PROBLEM DESCRIPTION
Take the lines below between the one holding "U3: NAND 74HC132" and the one holding "R6: 2.2k (GND, U1/RST) -> 2.2k (U1/RST, VA)", inclusive, and copy them exactly. Add nothing.

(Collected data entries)

*****

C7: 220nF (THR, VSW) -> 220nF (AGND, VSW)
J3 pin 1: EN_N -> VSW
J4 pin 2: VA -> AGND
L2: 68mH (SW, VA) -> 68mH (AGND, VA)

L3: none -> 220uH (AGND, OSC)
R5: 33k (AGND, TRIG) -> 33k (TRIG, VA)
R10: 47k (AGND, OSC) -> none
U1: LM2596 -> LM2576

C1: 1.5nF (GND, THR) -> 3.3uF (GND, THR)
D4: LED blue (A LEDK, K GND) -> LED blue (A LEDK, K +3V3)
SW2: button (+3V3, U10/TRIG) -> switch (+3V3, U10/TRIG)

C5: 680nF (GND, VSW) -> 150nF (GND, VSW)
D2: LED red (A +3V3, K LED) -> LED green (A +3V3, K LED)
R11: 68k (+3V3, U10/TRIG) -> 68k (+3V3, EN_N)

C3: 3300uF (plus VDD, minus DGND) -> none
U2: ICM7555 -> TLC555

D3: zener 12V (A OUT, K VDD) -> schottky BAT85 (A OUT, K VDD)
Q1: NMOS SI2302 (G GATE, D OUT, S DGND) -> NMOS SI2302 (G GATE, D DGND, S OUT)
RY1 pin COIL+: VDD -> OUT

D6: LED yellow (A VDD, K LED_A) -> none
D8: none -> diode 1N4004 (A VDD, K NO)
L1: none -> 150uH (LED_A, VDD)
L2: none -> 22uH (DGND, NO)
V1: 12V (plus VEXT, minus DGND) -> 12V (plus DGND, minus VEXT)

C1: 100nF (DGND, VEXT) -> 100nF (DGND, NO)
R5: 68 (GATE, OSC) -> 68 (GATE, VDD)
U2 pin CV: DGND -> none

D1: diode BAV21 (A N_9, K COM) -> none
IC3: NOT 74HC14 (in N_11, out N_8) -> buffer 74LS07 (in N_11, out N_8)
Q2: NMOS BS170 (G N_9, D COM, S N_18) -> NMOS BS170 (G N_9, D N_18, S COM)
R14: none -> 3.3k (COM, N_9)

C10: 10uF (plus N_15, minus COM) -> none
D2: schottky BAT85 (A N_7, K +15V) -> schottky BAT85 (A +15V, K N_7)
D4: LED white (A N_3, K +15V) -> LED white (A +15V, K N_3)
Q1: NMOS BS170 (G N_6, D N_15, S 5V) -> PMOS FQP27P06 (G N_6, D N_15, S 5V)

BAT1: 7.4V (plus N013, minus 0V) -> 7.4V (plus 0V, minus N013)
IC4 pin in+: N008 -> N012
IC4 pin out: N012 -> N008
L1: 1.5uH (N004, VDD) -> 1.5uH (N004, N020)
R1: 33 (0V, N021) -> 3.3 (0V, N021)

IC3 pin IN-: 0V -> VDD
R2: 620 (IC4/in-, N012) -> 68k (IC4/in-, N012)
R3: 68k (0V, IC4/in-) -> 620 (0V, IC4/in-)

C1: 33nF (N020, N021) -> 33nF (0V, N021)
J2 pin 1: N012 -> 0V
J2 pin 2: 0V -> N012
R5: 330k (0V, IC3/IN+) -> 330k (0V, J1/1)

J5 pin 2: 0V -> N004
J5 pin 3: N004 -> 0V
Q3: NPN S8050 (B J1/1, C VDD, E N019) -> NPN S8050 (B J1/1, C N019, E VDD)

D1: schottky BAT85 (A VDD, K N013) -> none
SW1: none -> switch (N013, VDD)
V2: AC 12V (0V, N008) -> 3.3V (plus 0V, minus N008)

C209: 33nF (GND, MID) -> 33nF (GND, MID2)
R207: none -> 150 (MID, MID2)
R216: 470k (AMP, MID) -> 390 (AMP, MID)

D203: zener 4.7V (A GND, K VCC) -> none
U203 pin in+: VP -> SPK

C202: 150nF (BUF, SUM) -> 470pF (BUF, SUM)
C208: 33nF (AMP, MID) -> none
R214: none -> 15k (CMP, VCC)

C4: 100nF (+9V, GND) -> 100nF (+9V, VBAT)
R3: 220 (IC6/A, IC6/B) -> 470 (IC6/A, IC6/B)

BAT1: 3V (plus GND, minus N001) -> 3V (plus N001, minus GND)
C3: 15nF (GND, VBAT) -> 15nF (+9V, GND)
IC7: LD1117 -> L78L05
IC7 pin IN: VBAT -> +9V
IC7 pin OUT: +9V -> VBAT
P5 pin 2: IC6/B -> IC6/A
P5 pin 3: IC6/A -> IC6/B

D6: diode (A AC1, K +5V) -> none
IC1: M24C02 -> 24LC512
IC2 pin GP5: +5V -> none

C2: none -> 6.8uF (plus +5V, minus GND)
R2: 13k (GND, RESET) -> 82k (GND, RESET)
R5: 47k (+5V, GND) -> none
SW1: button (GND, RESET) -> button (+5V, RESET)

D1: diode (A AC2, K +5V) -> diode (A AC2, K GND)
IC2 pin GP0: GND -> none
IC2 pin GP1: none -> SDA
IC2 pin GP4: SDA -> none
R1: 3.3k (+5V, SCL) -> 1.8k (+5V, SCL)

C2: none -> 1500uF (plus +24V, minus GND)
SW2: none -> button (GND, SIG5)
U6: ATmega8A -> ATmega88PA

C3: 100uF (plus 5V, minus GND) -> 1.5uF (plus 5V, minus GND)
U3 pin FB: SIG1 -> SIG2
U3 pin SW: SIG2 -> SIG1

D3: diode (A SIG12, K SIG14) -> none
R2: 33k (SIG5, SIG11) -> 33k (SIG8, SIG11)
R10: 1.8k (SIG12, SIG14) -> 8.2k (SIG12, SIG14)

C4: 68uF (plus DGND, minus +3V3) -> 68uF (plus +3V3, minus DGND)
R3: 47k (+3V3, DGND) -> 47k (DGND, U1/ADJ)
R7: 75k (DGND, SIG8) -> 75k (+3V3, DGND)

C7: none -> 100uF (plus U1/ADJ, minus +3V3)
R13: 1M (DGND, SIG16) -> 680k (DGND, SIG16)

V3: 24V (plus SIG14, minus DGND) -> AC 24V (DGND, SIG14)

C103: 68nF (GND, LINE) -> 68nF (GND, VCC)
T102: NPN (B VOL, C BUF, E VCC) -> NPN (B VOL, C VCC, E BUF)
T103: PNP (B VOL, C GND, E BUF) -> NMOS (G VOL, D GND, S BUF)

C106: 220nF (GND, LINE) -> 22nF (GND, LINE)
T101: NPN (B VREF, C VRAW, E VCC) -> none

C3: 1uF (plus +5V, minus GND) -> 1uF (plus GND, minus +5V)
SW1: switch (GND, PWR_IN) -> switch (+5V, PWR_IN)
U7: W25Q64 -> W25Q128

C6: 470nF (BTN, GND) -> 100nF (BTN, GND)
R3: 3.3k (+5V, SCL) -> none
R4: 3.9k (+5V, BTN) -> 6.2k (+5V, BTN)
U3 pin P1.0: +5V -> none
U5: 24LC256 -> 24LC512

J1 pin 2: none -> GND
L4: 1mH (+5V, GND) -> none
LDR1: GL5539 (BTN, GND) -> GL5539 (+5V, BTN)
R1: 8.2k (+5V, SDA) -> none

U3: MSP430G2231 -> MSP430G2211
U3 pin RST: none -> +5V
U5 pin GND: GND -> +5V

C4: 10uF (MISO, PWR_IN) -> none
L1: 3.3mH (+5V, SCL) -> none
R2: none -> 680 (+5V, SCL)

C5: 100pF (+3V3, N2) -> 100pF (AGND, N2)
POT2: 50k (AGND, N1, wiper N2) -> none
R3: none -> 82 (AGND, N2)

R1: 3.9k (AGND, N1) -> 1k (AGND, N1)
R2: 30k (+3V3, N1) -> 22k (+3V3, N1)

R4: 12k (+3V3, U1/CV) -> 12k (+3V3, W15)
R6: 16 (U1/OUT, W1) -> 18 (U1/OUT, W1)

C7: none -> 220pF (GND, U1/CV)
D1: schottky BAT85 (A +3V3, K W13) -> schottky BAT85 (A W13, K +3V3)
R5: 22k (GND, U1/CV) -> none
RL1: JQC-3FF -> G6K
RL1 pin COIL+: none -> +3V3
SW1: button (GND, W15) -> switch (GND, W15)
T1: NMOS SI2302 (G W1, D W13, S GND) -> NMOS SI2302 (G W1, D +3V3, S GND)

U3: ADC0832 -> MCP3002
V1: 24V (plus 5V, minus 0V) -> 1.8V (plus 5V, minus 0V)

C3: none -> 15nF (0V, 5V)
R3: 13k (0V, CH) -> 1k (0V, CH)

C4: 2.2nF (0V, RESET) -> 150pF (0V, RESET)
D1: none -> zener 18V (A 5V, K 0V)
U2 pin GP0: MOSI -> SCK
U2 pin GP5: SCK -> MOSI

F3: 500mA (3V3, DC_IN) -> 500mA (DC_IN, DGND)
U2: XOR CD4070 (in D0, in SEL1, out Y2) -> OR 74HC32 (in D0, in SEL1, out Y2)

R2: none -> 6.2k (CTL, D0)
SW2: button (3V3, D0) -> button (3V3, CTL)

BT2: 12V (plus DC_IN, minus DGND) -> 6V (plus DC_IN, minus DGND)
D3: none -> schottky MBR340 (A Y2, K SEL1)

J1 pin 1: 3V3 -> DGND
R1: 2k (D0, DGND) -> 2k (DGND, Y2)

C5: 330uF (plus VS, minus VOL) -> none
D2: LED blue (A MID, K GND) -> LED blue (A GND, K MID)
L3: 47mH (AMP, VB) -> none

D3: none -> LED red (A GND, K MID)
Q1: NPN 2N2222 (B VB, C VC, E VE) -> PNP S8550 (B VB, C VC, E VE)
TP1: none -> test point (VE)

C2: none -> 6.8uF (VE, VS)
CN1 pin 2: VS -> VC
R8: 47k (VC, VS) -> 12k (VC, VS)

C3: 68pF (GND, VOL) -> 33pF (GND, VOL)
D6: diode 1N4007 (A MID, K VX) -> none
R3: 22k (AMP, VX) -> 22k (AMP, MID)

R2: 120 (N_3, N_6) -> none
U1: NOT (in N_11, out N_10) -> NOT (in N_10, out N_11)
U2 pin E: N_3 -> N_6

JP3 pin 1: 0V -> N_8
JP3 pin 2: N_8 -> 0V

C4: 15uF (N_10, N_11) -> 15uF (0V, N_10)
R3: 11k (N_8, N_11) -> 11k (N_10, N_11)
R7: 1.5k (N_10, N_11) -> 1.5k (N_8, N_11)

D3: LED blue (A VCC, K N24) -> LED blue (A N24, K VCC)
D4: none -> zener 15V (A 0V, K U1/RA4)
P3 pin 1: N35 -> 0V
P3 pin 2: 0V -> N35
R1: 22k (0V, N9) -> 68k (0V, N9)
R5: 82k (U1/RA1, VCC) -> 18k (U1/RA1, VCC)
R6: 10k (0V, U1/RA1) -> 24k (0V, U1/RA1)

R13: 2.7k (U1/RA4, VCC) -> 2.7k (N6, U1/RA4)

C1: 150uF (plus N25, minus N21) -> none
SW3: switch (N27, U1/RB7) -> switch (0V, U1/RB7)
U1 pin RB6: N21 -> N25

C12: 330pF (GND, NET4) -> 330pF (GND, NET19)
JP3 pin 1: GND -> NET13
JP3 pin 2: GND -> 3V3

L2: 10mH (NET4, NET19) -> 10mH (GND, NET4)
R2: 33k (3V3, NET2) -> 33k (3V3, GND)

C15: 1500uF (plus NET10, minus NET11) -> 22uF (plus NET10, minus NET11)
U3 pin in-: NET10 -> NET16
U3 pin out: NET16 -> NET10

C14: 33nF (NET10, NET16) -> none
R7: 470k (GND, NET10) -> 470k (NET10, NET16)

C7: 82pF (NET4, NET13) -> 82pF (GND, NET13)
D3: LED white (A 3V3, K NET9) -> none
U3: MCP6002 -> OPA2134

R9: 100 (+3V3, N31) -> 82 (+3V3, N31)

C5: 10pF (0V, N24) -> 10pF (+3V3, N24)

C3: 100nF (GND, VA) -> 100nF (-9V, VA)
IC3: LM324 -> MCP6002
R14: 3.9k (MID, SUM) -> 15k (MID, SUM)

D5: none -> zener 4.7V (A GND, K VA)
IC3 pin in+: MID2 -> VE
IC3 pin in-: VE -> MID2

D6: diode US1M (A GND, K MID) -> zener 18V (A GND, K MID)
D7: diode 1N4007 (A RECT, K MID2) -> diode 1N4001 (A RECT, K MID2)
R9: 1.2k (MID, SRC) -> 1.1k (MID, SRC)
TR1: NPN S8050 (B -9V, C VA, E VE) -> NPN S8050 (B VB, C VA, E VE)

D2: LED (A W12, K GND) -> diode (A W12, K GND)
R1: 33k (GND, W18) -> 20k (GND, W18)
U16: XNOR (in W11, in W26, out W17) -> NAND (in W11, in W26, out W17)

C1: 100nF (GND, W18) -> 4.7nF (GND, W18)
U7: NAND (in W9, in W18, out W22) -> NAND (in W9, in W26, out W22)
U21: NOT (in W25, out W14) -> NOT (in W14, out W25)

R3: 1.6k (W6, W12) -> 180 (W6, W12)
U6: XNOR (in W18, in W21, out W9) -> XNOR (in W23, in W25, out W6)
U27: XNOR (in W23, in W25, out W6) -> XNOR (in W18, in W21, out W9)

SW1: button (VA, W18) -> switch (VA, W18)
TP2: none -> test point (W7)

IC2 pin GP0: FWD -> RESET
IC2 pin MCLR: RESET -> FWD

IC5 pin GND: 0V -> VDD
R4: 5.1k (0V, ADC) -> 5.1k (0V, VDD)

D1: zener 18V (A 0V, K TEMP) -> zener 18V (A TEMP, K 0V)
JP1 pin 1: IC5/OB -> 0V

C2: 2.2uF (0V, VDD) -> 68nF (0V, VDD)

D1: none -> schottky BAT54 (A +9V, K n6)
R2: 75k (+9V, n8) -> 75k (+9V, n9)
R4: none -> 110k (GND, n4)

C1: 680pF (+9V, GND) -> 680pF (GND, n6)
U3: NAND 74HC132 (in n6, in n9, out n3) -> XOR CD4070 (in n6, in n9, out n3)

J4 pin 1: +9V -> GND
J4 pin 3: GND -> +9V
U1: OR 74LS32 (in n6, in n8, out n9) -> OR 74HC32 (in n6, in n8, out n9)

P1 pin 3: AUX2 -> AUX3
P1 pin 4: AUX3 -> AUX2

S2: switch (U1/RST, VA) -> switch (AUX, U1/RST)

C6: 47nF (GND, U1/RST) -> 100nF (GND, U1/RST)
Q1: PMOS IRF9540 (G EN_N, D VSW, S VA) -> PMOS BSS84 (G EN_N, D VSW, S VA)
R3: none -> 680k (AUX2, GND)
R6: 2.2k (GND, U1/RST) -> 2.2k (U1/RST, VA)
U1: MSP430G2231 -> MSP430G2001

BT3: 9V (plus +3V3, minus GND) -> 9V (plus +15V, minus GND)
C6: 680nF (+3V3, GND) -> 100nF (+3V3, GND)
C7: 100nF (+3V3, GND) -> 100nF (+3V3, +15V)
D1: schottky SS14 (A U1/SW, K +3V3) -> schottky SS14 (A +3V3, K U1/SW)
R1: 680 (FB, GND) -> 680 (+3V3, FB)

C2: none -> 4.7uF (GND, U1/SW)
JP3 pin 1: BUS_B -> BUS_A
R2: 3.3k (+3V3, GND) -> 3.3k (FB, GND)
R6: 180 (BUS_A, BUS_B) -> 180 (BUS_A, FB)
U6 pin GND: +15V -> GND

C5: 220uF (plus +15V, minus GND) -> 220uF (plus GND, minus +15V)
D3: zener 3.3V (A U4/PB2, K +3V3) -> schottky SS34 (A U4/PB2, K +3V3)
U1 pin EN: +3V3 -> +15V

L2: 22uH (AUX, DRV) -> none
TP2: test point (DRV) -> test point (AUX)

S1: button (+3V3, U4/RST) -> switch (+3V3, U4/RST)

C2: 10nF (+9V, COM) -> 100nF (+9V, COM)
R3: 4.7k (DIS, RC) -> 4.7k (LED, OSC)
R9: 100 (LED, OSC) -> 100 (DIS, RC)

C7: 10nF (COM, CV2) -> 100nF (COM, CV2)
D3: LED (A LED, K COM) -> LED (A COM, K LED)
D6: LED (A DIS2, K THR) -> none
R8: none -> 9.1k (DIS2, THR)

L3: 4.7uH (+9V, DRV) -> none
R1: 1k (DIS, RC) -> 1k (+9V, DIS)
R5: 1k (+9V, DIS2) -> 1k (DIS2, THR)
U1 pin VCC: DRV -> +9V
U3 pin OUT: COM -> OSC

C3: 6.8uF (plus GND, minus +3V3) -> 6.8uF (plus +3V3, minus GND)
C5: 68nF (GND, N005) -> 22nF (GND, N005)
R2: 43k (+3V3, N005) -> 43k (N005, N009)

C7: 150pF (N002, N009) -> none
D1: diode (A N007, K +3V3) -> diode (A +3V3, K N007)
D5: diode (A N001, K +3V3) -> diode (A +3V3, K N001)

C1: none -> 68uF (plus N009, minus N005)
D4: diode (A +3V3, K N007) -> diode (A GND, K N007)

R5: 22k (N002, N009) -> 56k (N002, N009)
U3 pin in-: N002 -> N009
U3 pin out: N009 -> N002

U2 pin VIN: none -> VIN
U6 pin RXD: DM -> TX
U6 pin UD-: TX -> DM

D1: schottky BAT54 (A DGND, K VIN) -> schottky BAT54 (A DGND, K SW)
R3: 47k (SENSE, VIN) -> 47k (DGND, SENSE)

*****

SOLUTION TO THE PROBLEM
U3: NAND 74HC132 (in n6, in n9, out n3) -> XOR CD4070 (in n6, in n9, out n3)

J4 pin 1: +9V -> GND
J4 pin 3: GND -> +9V
U1: OR 74LS32 (in n6, in n8, out n9) -> OR 74HC32 (in n6, in n8, out n9)

P1 pin 3: AUX2 -> AUX3
P1 pin 4: AUX3 -> AUX2

S2: switch (U1/RST, VA) -> switch (AUX, U1/RST)

C6: 47nF (GND, U1/RST) -> 100nF (GND, U1/RST)
Q1: PMOS IRF9540 (G EN_N, D VSW, S VA) -> PMOS BSS84 (G EN_N, D VSW, S VA)
R3: none -> 680k (AUX2, GND)
R6: 2.2k (GND, U1/RST) -> 2.2k (U1/RST, VA)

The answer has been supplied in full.